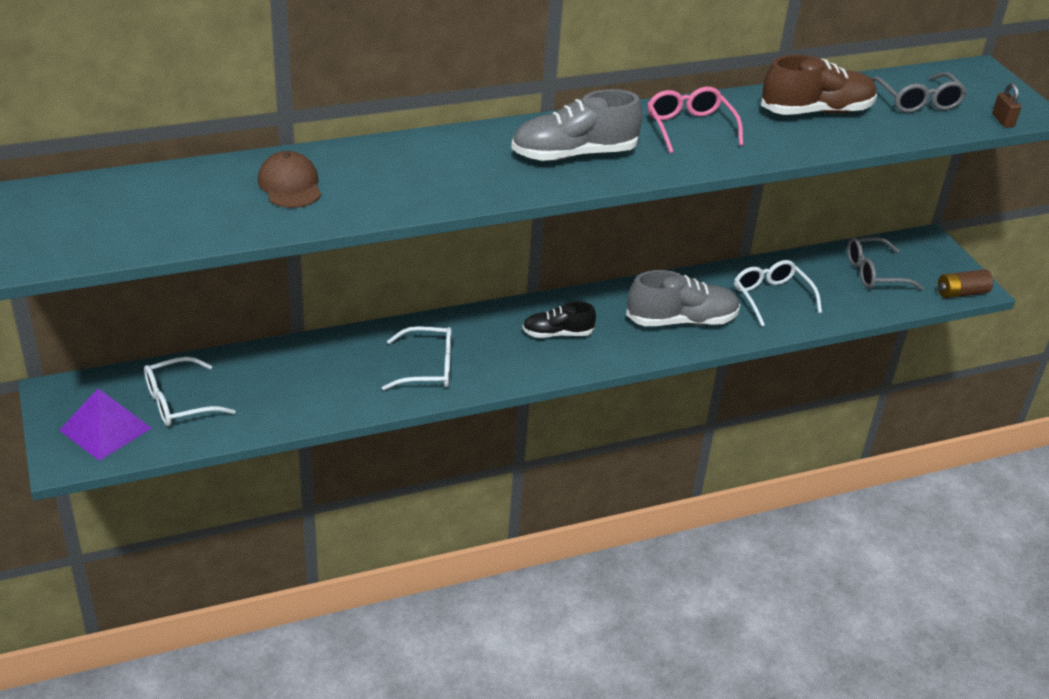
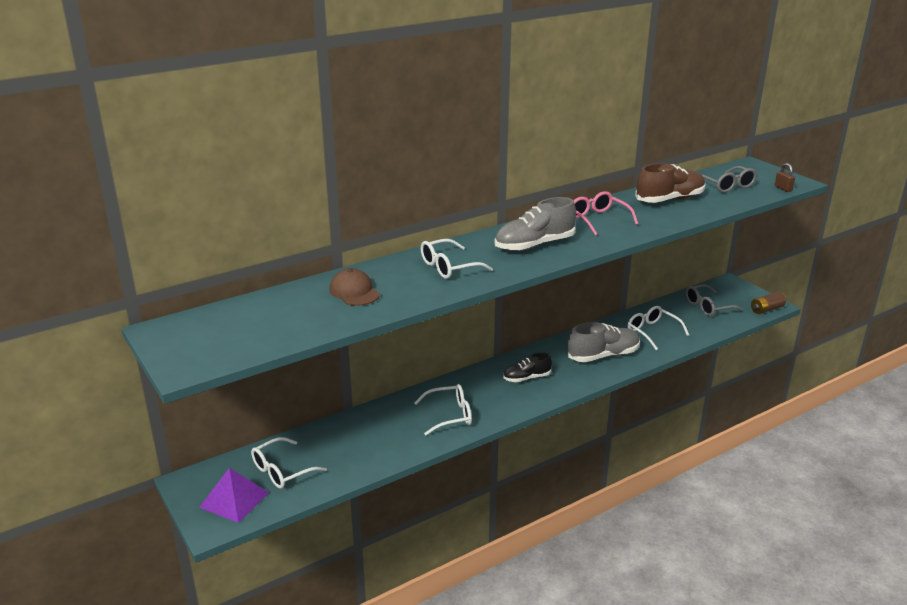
camera: 10 degrees left, 10 degrees down
(435, 169) = (448, 267): none -> white glasses

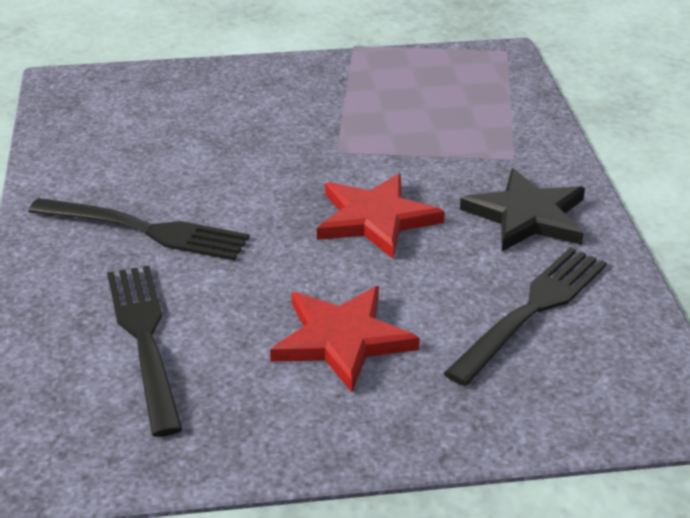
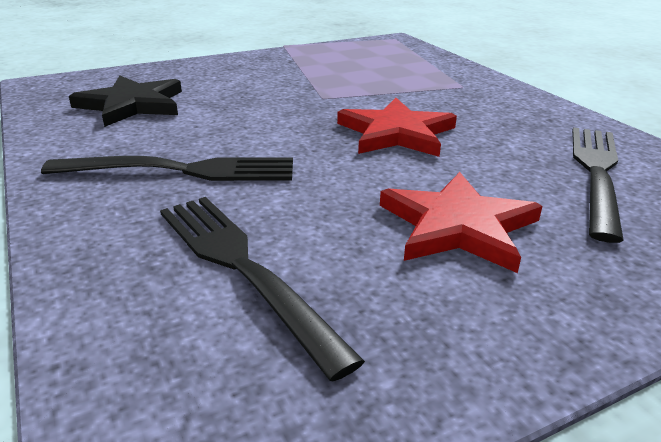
camera: 20 degrees left, 5 degrees down
(527, 216) = (514, 115): black star -> black star (132, 105)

• • • •

# What to do
Look above for the line containing "camera: 20 degrees left, 5 degrees down". Return it and each line after it exactly, through the last line, and nothing more.

# Answer area
camera: 20 degrees left, 5 degrees down
(527, 216) = (514, 115): black star -> black star (132, 105)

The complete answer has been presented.